━━━━━ Extracted information ━━━━━
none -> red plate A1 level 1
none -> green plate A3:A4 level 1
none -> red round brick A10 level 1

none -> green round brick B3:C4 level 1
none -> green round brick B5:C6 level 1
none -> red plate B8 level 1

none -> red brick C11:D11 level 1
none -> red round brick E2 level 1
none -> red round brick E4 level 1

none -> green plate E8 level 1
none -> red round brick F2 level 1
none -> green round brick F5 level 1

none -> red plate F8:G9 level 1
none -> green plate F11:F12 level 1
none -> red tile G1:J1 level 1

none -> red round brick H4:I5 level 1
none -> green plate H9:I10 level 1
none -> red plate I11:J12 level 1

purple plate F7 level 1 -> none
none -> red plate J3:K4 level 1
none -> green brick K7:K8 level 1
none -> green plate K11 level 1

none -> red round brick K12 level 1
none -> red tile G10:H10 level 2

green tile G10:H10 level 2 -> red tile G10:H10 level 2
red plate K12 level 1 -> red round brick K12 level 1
━━━━━
Without leaving out a single line, retype the material above exactly.

none -> red plate A1 level 1
none -> green plate A3:A4 level 1
none -> red round brick A10 level 1

none -> green round brick B3:C4 level 1
none -> green round brick B5:C6 level 1
none -> red plate B8 level 1

none -> red brick C11:D11 level 1
none -> red round brick E2 level 1
none -> red round brick E4 level 1

none -> green plate E8 level 1
none -> red round brick F2 level 1
none -> green round brick F5 level 1

none -> red plate F8:G9 level 1
none -> green plate F11:F12 level 1
none -> red tile G1:J1 level 1

none -> red round brick H4:I5 level 1
none -> green plate H9:I10 level 1
none -> red plate I11:J12 level 1

purple plate F7 level 1 -> none
none -> red plate J3:K4 level 1
none -> green brick K7:K8 level 1
none -> green plate K11 level 1

none -> red round brick K12 level 1
none -> red tile G10:H10 level 2

green tile G10:H10 level 2 -> red tile G10:H10 level 2
red plate K12 level 1 -> red round brick K12 level 1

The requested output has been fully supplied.